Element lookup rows
>> Begin
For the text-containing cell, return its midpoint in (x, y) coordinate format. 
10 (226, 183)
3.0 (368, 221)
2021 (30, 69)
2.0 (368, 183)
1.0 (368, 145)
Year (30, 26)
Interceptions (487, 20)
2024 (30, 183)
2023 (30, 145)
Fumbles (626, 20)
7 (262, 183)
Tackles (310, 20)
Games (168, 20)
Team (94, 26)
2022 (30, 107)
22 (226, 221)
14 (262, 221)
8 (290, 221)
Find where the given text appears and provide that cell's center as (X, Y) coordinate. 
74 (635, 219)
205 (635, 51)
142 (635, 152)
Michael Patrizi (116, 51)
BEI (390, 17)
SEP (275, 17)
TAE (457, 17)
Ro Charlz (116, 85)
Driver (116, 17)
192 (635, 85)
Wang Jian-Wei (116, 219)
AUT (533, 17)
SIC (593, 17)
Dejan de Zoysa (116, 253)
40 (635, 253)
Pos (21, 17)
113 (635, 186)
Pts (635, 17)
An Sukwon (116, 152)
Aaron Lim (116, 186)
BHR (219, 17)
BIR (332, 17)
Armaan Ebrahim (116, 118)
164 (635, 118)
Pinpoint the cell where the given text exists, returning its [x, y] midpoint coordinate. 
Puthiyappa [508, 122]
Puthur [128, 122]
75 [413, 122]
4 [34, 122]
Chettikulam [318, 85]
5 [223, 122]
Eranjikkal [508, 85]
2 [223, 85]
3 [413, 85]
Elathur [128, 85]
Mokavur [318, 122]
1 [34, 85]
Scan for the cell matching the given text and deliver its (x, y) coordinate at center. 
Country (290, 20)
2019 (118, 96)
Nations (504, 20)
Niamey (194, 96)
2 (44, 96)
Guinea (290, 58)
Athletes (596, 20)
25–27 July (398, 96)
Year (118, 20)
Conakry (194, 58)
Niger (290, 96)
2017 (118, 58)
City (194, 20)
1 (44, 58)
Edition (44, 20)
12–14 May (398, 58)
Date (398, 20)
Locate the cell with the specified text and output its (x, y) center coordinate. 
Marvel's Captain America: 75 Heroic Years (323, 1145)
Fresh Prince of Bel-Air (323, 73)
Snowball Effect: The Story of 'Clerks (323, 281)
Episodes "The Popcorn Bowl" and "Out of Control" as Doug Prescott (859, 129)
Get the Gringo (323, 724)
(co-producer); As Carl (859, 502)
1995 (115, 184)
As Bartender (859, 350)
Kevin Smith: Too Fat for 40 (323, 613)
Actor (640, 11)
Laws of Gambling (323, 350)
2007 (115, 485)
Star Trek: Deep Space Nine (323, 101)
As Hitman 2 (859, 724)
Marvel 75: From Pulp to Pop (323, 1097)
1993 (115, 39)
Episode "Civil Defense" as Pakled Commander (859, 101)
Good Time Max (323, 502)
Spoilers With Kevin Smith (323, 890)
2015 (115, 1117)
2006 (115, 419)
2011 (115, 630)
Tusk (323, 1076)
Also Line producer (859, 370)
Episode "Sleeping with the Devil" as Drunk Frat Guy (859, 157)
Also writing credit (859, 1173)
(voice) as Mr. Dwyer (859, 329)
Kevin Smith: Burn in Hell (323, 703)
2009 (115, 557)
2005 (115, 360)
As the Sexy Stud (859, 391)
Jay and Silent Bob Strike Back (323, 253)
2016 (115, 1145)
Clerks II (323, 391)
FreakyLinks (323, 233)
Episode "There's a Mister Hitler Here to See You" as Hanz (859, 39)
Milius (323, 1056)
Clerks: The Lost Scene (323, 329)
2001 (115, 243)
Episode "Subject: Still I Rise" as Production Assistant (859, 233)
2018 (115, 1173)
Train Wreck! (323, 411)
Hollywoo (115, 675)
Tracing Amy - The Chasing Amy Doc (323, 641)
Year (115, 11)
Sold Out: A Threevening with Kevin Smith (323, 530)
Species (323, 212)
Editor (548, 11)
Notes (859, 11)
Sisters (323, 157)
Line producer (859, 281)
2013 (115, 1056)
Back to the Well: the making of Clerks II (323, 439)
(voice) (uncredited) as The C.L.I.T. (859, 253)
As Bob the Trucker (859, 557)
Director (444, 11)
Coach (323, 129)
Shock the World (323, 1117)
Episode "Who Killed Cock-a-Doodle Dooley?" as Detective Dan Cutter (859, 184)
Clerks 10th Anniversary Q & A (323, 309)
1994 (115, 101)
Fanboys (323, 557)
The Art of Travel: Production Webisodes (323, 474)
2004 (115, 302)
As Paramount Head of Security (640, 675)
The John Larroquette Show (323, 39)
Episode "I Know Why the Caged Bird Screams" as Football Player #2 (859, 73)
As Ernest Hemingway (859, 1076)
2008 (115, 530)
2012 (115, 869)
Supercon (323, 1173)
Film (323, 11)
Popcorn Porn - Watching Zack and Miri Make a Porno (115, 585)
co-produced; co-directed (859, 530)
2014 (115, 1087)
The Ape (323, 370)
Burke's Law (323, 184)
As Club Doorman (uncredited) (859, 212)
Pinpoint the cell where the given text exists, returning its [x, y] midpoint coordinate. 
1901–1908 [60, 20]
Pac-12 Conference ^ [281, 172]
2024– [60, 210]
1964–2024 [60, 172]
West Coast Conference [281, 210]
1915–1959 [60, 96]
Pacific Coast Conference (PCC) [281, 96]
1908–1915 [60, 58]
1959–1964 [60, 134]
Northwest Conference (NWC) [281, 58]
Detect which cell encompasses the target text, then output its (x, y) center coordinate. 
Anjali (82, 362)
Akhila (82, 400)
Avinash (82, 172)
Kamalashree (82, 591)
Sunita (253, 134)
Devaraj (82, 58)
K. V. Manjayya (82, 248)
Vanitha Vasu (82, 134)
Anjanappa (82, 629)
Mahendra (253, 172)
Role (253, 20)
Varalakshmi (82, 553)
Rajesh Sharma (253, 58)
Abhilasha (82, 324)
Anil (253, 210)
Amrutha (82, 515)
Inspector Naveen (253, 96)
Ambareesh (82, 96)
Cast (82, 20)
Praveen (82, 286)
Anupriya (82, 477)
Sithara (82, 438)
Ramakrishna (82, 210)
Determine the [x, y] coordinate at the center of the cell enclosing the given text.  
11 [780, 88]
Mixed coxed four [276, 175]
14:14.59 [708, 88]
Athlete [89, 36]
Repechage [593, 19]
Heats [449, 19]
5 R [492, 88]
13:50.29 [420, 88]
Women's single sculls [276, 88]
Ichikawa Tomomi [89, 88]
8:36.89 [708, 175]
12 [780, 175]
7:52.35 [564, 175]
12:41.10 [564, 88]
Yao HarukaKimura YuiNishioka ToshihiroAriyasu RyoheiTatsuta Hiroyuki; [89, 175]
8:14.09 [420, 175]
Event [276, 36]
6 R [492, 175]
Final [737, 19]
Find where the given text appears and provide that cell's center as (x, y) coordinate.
>> End
◆ **AIM OF THE EXERCISE**
Please recast every line of the rows above as a Markdown table with the columns "No." and "Line," numbering each line in order and leaving out any blank ones.

◆ **SOLUTION TO THE EXERCISE**
| No. | Line |
|---|---|
| 1 | For the text-containing cell, return its midpoint in (x, y) coordinate format.  |
| 2 | 10 (226, 183) |
| 3 | 3.0 (368, 221) |
| 4 | 2021 (30, 69) |
| 5 | 2.0 (368, 183) |
| 6 | 1.0 (368, 145) |
| 7 | Year (30, 26) |
| 8 | Interceptions (487, 20) |
| 9 | 2024 (30, 183) |
| 10 | 2023 (30, 145) |
| 11 | Fumbles (626, 20) |
| 12 | 7 (262, 183) |
| 13 | Tackles (310, 20) |
| 14 | Games (168, 20) |
| 15 | Team (94, 26) |
| 16 | 2022 (30, 107) |
| 17 | 22 (226, 221) |
| 18 | 14 (262, 221) |
| 19 | 8 (290, 221) |
| 20 | Find where the given text appears and provide that cell's center as (X, Y) coordinate.  |
| 21 | 74 (635, 219) |
| 22 | 205 (635, 51) |
| 23 | 142 (635, 152) |
| 24 | Michael Patrizi (116, 51) |
| 25 | BEI (390, 17) |
| 26 | SEP (275, 17) |
| 27 | TAE (457, 17) |
| 28 | Ro Charlz (116, 85) |
| 29 | Driver (116, 17) |
| 30 | 192 (635, 85) |
| 31 | Wang Jian-Wei (116, 219) |
| 32 | AUT (533, 17) |
| 33 | SIC (593, 17) |
| 34 | Dejan de Zoysa (116, 253) |
| 35 | 40 (635, 253) |
| 36 | Pos (21, 17) |
| 37 | 113 (635, 186) |
| 38 | Pts (635, 17) |
| 39 | An Sukwon (116, 152) |
| 40 | Aaron Lim (116, 186) |
| 41 | BHR (219, 17) |
| 42 | BIR (332, 17) |
| 43 | Armaan Ebrahim (116, 118) |
| 44 | 164 (635, 118) |
| 45 | Pinpoint the cell where the given text exists, returning its [x, y] midpoint coordinate.  |
| 46 | Puthiyappa [508, 122] |
| 47 | Puthur [128, 122] |
| 48 | 75 [413, 122] |
| 49 | 4 [34, 122] |
| 50 | Chettikulam [318, 85] |
| 51 | 5 [223, 122] |
| 52 | Eranjikkal [508, 85] |
| 53 | 2 [223, 85] |
| 54 | 3 [413, 85] |
| 55 | Elathur [128, 85] |
| 56 | Mokavur [318, 122] |
| 57 | 1 [34, 85] |
| 58 | Scan for the cell matching the given text and deliver its (x, y) coordinate at center.  |
| 59 | Country (290, 20) |
| 60 | 2019 (118, 96) |
| 61 | Nations (504, 20) |
| 62 | Niamey (194, 96) |
| 63 | 2 (44, 96) |
| 64 | Guinea (290, 58) |
| 65 | Athletes (596, 20) |
| 66 | 25–27 July (398, 96) |
| 67 | Year (118, 20) |
| 68 | Conakry (194, 58) |
| 69 | Niger (290, 96) |
| 70 | 2017 (118, 58) |
| 71 | City (194, 20) |
| 72 | 1 (44, 58) |
| 73 | Edition (44, 20) |
| 74 | 12–14 May (398, 58) |
| 75 | Date (398, 20) |
| 76 | Locate the cell with the specified text and output its (x, y) center coordinate.  |
| 77 | Marvel's Captain America: 75 Heroic Years (323, 1145) |
| 78 | Fresh Prince of Bel-Air (323, 73) |
| 79 | Snowball Effect: The Story of 'Clerks (323, 281) |
| 80 | Episodes "The Popcorn Bowl" and "Out of Control" as Doug Prescott (859, 129) |
| 81 | Get the Gringo (323, 724) |
| 82 | (co-producer); As Carl (859, 502) |
| 83 | 1995 (115, 184) |
| 84 | As Bartender (859, 350) |
| 85 | Kevin Smith: Too Fat for 40 (323, 613) |
| 86 | Actor (640, 11) |
| 87 | Laws of Gambling (323, 350) |
| 88 | 2007 (115, 485) |
| 89 | Star Trek: Deep Space Nine (323, 101) |
| 90 | As Hitman 2 (859, 724) |
| 91 | Marvel 75: From Pulp to Pop (323, 1097) |
| 92 | 1993 (115, 39) |
| 93 | Episode "Civil Defense" as Pakled Commander (859, 101) |
| 94 | Good Time Max (323, 502) |
| 95 | Spoilers With Kevin Smith (323, 890) |
| 96 | 2015 (115, 1117) |
| 97 | 2006 (115, 419) |
| 98 | 2011 (115, 630) |
| 99 | Tusk (323, 1076) |
| 100 | Also Line producer (859, 370) |
| 101 | Episode "Sleeping with the Devil" as Drunk Frat Guy (859, 157) |
| 102 | Also writing credit (859, 1173) |
| 103 | (voice) as Mr. Dwyer (859, 329) |
| 104 | Kevin Smith: Burn in Hell (323, 703) |
| 105 | 2009 (115, 557) |
| 106 | 2005 (115, 360) |
| 107 | As the Sexy Stud (859, 391) |
| 108 | Jay and Silent Bob Strike Back (323, 253) |
| 109 | 2016 (115, 1145) |
| 110 | Clerks II (323, 391) |
| 111 | FreakyLinks (323, 233) |
| 112 | Episode "There's a Mister Hitler Here to See You" as Hanz (859, 39) |
| 113 | Milius (323, 1056) |
| 114 | Clerks: The Lost Scene (323, 329) |
| 115 | 2001 (115, 243) |
| 116 | Episode "Subject: Still I Rise" as Production Assistant (859, 233) |
| 117 | 2018 (115, 1173) |
| 118 | Train Wreck! (323, 411) |
| 119 | Hollywoo (115, 675) |
| 120 | Tracing Amy - The Chasing Amy Doc (323, 641) |
| 121 | Year (115, 11) |
| 122 | Sold Out: A Threevening with Kevin Smith (323, 530) |
| 123 | Species (323, 212) |
| 124 | Editor (548, 11) |
| 125 | Notes (859, 11) |
| 126 | Sisters (323, 157) |
| 127 | Line producer (859, 281) |
| 128 | 2013 (115, 1056) |
| 129 | Back to the Well: the making of Clerks II (323, 439) |
| 130 | (voice) (uncredited) as The C.L.I.T. (859, 253) |
| 131 | As Bob the Trucker (859, 557) |
| 132 | Director (444, 11) |
| 133 | Coach (323, 129) |
| 134 | Shock the World (323, 1117) |
| 135 | Episode "Who Killed Cock-a-Doodle Dooley?" as Detective Dan Cutter (859, 184) |
| 136 | Clerks 10th Anniversary Q & A (323, 309) |
| 137 | 1994 (115, 101) |
| 138 | Fanboys (323, 557) |
| 139 | The Art of Travel: Production Webisodes (323, 474) |
| 140 | 2004 (115, 302) |
| 141 | As Paramount Head of Security (640, 675) |
| 142 | The John Larroquette Show (323, 39) |
| 143 | Episode "I Know Why the Caged Bird Screams" as Football Player #2 (859, 73) |
| 144 | As Ernest Hemingway (859, 1076) |
| 145 | 2008 (115, 530) |
| 146 | 2012 (115, 869) |
| 147 | Supercon (323, 1173) |
| 148 | Film (323, 11) |
| 149 | Popcorn Porn - Watching Zack and Miri Make a Porno (115, 585) |
| 150 | co-produced; co-directed (859, 530) |
| 151 | 2014 (115, 1087) |
| 152 | The Ape (323, 370) |
| 153 | Burke's Law (323, 184) |
| 154 | As Club Doorman (uncredited) (859, 212) |
| 155 | Pinpoint the cell where the given text exists, returning its [x, y] midpoint coordinate.  |
| 156 | 1901–1908 [60, 20] |
| 157 | Pac-12 Conference ^ [281, 172] |
| 158 | 2024– [60, 210] |
| 159 | 1964–2024 [60, 172] |
| 160 | West Coast Conference [281, 210] |
| 161 | 1915–1959 [60, 96] |
| 162 | Pacific Coast Conference (PCC) [281, 96] |
| 163 | 1908–1915 [60, 58] |
| 164 | 1959–1964 [60, 134] |
| 165 | Northwest Conference (NWC) [281, 58] |
| 166 | Detect which cell encompasses the target text, then output its (x, y) center coordinate.  |
| 167 | Anjali (82, 362) |
| 168 | Akhila (82, 400) |
| 169 | Avinash (82, 172) |
| 170 | Kamalashree (82, 591) |
| 171 | Sunita (253, 134) |
| 172 | Devaraj (82, 58) |
| 173 | K. V. Manjayya (82, 248) |
| 174 | Vanitha Vasu (82, 134) |
| 175 | Anjanappa (82, 629) |
| 176 | Mahendra (253, 172) |
| 177 | Role (253, 20) |
| 178 | Varalakshmi (82, 553) |
| 179 | Rajesh Sharma (253, 58) |
| 180 | Abhilasha (82, 324) |
| 181 | Anil (253, 210) |
| 182 | Amrutha (82, 515) |
| 183 | Inspector Naveen (253, 96) |
| 184 | Ambareesh (82, 96) |
| 185 | Cast (82, 20) |
| 186 | Praveen (82, 286) |
| 187 | Anupriya (82, 477) |
| 188 | Sithara (82, 438) |
| 189 | Ramakrishna (82, 210) |
| 190 | Determine the [x, y] coordinate at the center of the cell enclosing the given text.   |
| 191 | 11 [780, 88] |
| 192 | Mixed coxed four [276, 175] |
| 193 | 14:14.59 [708, 88] |
| 194 | Athlete [89, 36] |
| 195 | Repechage [593, 19] |
| 196 | Heats [449, 19] |
| 197 | 5 R [492, 88] |
| 198 | 13:50.29 [420, 88] |
| 199 | Women's single sculls [276, 88] |
| 200 | Ichikawa Tomomi [89, 88] |
| 201 | 8:36.89 [708, 175] |
| 202 | 12 [780, 175] |
| 203 | 7:52.35 [564, 175] |
| 204 | 12:41.10 [564, 88] |
| 205 | Yao HarukaKimura YuiNishioka ToshihiroAriyasu RyoheiTatsuta Hiroyuki; [89, 175] |
| 206 | 8:14.09 [420, 175] |
| 207 | Event [276, 36] |
| 208 | 6 R [492, 175] |
| 209 | Final [737, 19] |
| 210 | Find where the given text appears and provide that cell's center as (x, y) coordinate. |